Stored items from a collection
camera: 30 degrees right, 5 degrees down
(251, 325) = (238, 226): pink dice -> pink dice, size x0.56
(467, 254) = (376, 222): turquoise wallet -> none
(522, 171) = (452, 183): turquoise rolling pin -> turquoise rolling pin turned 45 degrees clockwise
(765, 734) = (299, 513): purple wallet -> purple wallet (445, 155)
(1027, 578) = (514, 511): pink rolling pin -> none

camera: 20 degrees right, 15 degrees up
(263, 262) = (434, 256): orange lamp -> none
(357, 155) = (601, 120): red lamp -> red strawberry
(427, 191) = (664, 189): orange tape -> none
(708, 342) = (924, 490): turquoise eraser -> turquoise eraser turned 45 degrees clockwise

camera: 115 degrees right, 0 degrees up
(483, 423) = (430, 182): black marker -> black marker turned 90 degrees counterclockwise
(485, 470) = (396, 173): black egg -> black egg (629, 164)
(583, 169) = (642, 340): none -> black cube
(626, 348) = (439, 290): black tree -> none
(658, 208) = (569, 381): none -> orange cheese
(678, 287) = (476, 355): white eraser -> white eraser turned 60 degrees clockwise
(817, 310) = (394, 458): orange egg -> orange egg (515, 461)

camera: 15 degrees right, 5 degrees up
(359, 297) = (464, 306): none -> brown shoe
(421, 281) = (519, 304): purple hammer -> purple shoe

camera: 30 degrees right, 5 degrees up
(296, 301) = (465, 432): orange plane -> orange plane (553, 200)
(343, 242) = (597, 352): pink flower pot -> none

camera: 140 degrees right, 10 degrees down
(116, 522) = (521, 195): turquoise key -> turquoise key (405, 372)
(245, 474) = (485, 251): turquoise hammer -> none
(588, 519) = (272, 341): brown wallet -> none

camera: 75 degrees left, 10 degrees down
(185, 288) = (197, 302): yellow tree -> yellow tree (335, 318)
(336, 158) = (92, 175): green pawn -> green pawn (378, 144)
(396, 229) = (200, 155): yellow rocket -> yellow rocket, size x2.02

WORK TASK: Whenever a line of the data contains "rolling", it counts; state how many such lines there are, with nothing added.

COMPLETED EXERCISE: 2